# [ACTION ITEM]
Make an exact copy of every entry.

(Data excerpts)
------------------------------

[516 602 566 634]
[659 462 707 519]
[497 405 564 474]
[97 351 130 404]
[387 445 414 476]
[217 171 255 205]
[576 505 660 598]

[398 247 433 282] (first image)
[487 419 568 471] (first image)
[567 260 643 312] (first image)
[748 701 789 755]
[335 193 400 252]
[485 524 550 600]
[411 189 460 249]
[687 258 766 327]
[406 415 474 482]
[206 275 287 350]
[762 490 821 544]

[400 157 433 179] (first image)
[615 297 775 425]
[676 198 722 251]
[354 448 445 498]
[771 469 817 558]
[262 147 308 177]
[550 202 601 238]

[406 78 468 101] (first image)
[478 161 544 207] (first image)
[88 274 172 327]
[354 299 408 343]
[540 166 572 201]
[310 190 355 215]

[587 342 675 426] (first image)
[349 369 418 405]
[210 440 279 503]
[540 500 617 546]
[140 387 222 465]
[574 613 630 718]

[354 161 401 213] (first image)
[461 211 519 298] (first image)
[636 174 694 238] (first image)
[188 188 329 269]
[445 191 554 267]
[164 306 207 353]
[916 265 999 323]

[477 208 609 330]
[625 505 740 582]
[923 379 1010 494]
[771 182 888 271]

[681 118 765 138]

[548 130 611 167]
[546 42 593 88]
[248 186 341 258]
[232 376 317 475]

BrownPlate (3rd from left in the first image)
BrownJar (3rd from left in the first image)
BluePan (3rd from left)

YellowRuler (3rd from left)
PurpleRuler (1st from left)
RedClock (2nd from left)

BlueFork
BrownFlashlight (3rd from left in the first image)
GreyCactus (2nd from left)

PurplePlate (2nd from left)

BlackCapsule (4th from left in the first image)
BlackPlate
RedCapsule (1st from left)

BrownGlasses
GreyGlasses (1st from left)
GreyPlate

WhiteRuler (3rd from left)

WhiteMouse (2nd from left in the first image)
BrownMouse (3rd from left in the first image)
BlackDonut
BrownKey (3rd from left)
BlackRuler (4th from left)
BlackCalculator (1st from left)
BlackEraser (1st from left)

------------------------------

# [SOLUTION]
[516 602 566 634]
[659 462 707 519]
[497 405 564 474]
[97 351 130 404]
[387 445 414 476]
[217 171 255 205]
[576 505 660 598]

[398 247 433 282] (first image)
[487 419 568 471] (first image)
[567 260 643 312] (first image)
[748 701 789 755]
[335 193 400 252]
[485 524 550 600]
[411 189 460 249]
[687 258 766 327]
[406 415 474 482]
[206 275 287 350]
[762 490 821 544]

[400 157 433 179] (first image)
[615 297 775 425]
[676 198 722 251]
[354 448 445 498]
[771 469 817 558]
[262 147 308 177]
[550 202 601 238]

[406 78 468 101] (first image)
[478 161 544 207] (first image)
[88 274 172 327]
[354 299 408 343]
[540 166 572 201]
[310 190 355 215]

[587 342 675 426] (first image)
[349 369 418 405]
[210 440 279 503]
[540 500 617 546]
[140 387 222 465]
[574 613 630 718]

[354 161 401 213] (first image)
[461 211 519 298] (first image)
[636 174 694 238] (first image)
[188 188 329 269]
[445 191 554 267]
[164 306 207 353]
[916 265 999 323]

[477 208 609 330]
[625 505 740 582]
[923 379 1010 494]
[771 182 888 271]

[681 118 765 138]

[548 130 611 167]
[546 42 593 88]
[248 186 341 258]
[232 376 317 475]

BrownPlate (3rd from left in the first image)
BrownJar (3rd from left in the first image)
BluePan (3rd from left)

YellowRuler (3rd from left)
PurpleRuler (1st from left)
RedClock (2nd from left)

BlueFork
BrownFlashlight (3rd from left in the first image)
GreyCactus (2nd from left)

PurplePlate (2nd from left)

BlackCapsule (4th from left in the first image)
BlackPlate
RedCapsule (1st from left)

BrownGlasses
GreyGlasses (1st from left)
GreyPlate

WhiteRuler (3rd from left)

WhiteMouse (2nd from left in the first image)
BrownMouse (3rd from left in the first image)
BlackDonut
BrownKey (3rd from left)
BlackRuler (4th from left)
BlackCalculator (1st from left)
BlackEraser (1st from left)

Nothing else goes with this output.